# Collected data
□ □ □
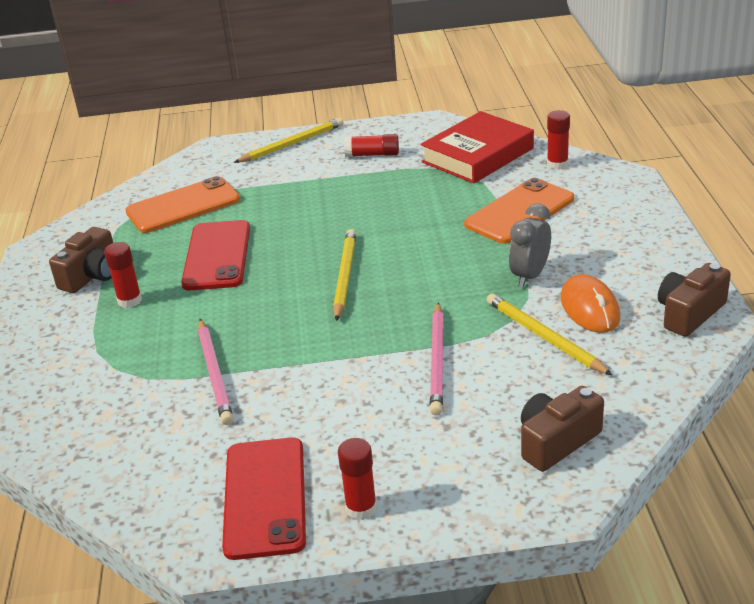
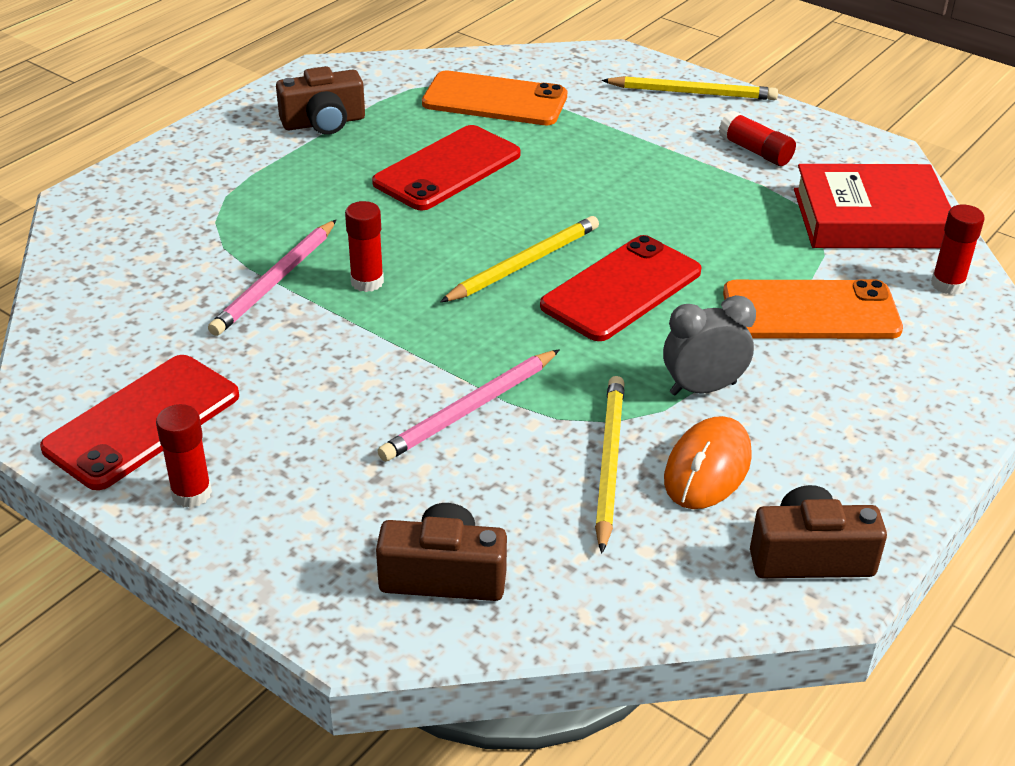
camera: 40 degrees right, 5 degrees up
red glue stick [104,242,142,308] -> red glue stick moved to [345,201,384,292]
none -> red phone [540,235,702,341]

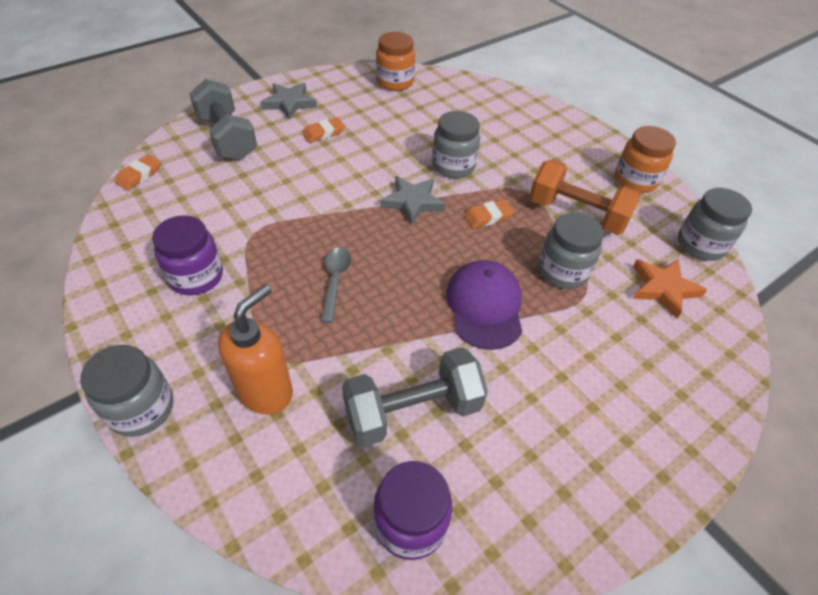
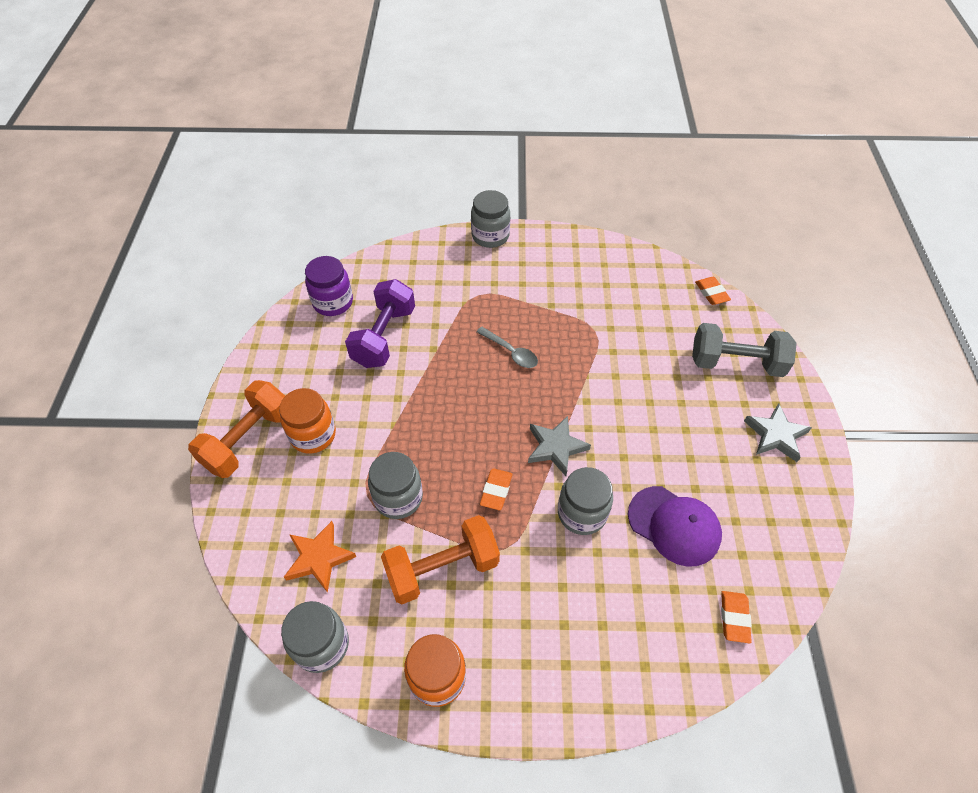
camera: 130 degrees right, 5 degrees up
purple jar [152,215,223,295] -> none
orange soap dispenser [218,284,293,414] -> none
orange eraser [302,117,345,143] -> orange eraser moved to [721,591,752,643]
grey dumbbell [342,347,488,447] -> purple dumbbell [345,279,415,368]
orange jar [376,32,415,91] -> orange jar moved to [279,388,336,453]
purple cap [446,260,522,350] -> purple cap moved to [628,486,722,567]
none -> orange dumbbell [188,380,285,478]

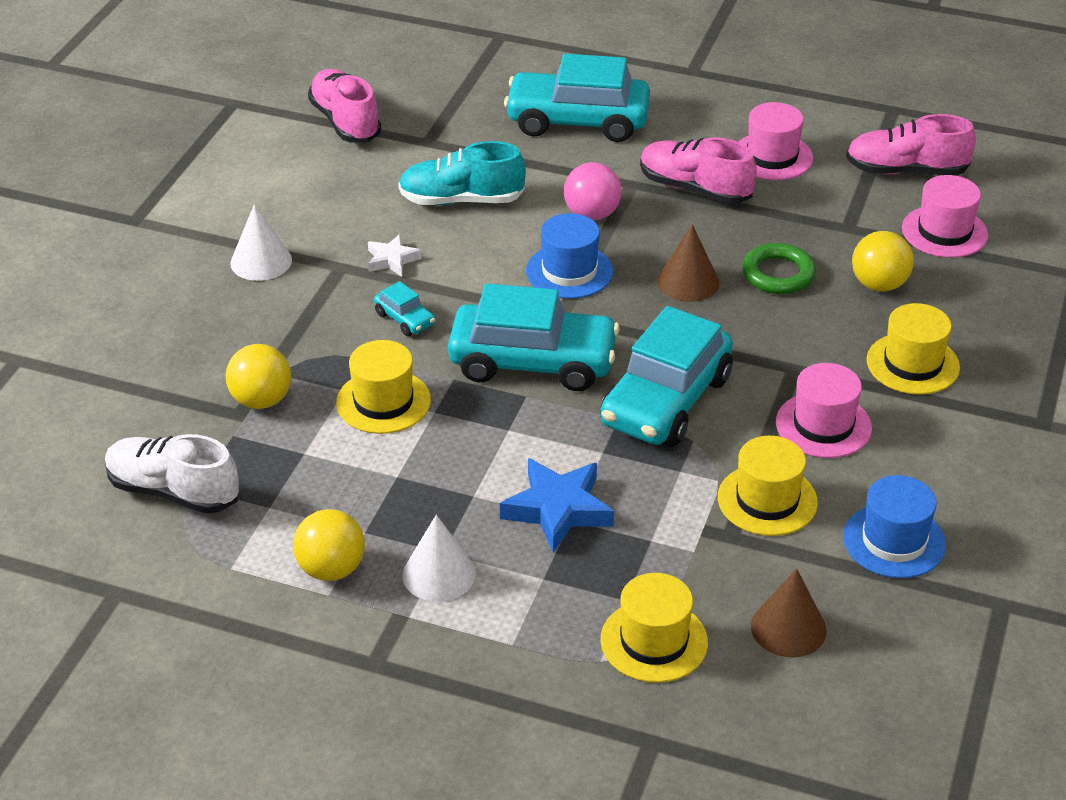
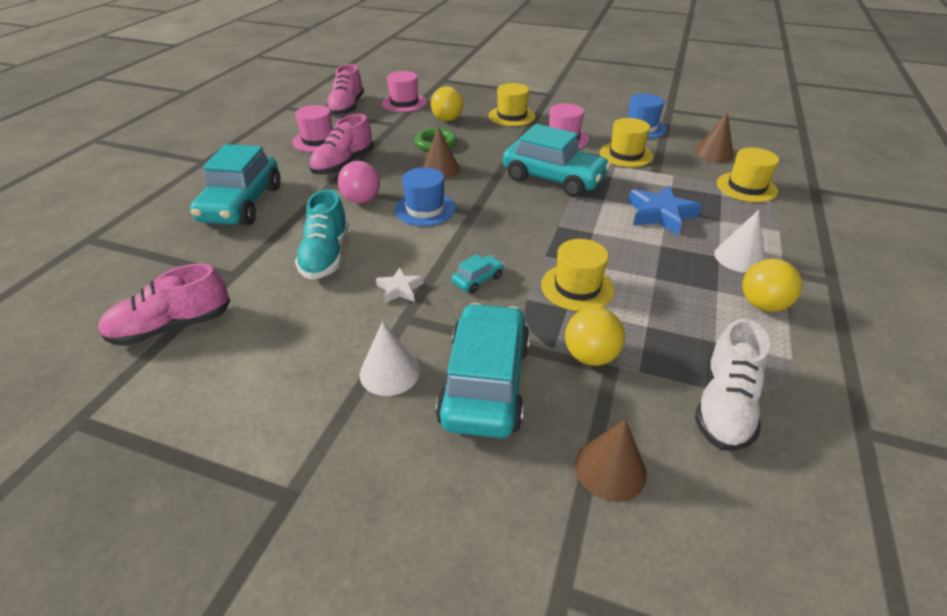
camera: 90 degrees left, 0 degrees up
turquoise car [448,283,620,391] -> turquoise car moved to [436,303,530,438]
none -> brown cone [575,419,647,502]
□ □ □
# WORK INSTRUCTIONS
Your answer should be a precise transcript of the entries, minus the pictures.

# ANSWER TO THIS TASK
camera: 40 degrees right, 5 degrees up
red glue stick [104,242,142,308] -> red glue stick moved to [345,201,384,292]
none -> red phone [540,235,702,341]

camera: 130 degrees right, 5 degrees up
purple jar [152,215,223,295] -> none
orange soap dispenser [218,284,293,414] -> none
orange eraser [302,117,345,143] -> orange eraser moved to [721,591,752,643]
grey dumbbell [342,347,488,447] -> purple dumbbell [345,279,415,368]
orange jar [376,32,415,91] -> orange jar moved to [279,388,336,453]
purple cap [446,260,522,350] -> purple cap moved to [628,486,722,567]
none -> orange dumbbell [188,380,285,478]

camera: 90 degrees left, 0 degrees up
turquoise car [448,283,620,391] -> turquoise car moved to [436,303,530,438]
none -> brown cone [575,419,647,502]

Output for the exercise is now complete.